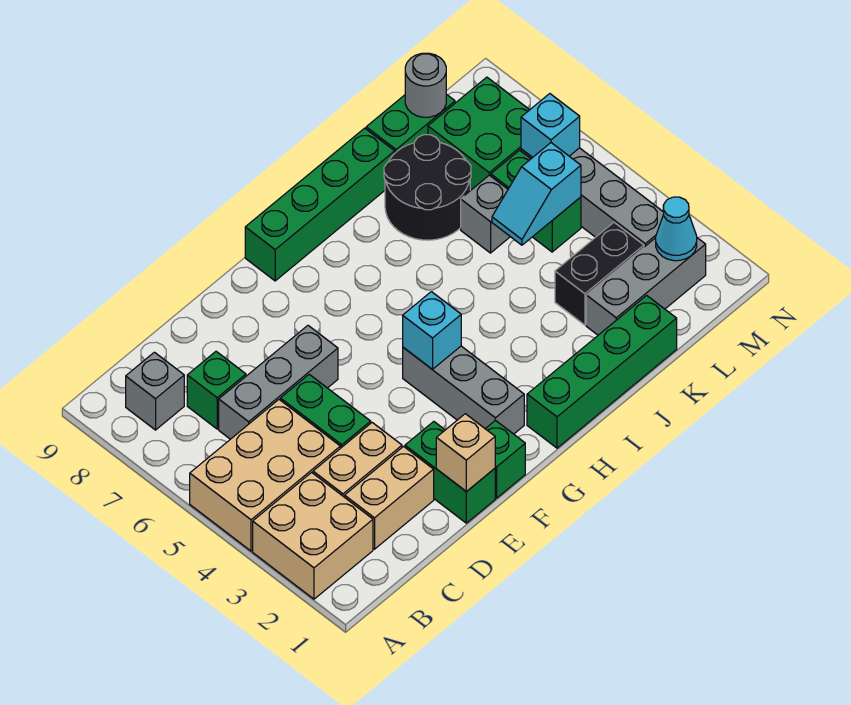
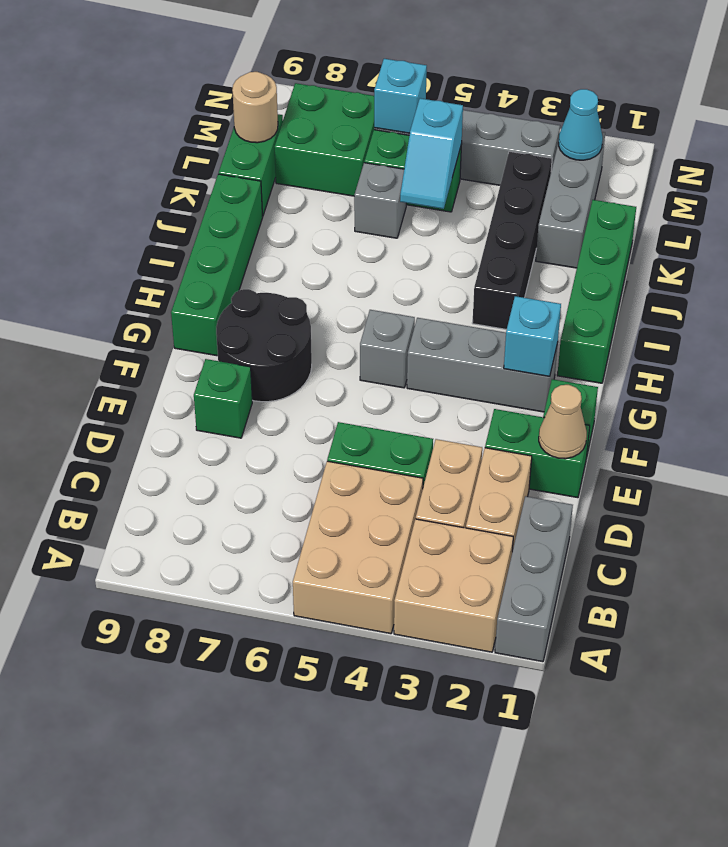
grey 1x1 brick [126,352,184,430] -> grey 1x1 brick moved to [360,310,415,388]
grey 1x3 brick [219,326,338,439] -> grey 1x3 brick moved to [495,496,573,662]
green 1x1 brick [187,351,246,429] -> green 1x1 brick moved to [194,359,252,438]
tan 1x1 brick [436,414,495,492] -> tan 1x1 cone [539,385,587,459]
cyan 1x1 brick [403,292,461,369] -> cyan 1x1 brick moved to [504,296,561,376]
black 2x2 round brick [384,135,471,240] -> black 2x2 round brick moved to [216,289,312,402]
black 1x2 brick [555,223,644,325] -> black 1x4 brick [472,151,552,329]
grey 1x1 round brick [405,53,446,117] -> tan 1x1 round brick [232,72,278,143]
========================
» **The problem**:
Your answer must be a single number: the count of lines above that hold the word "moved".

» **Solution**:
5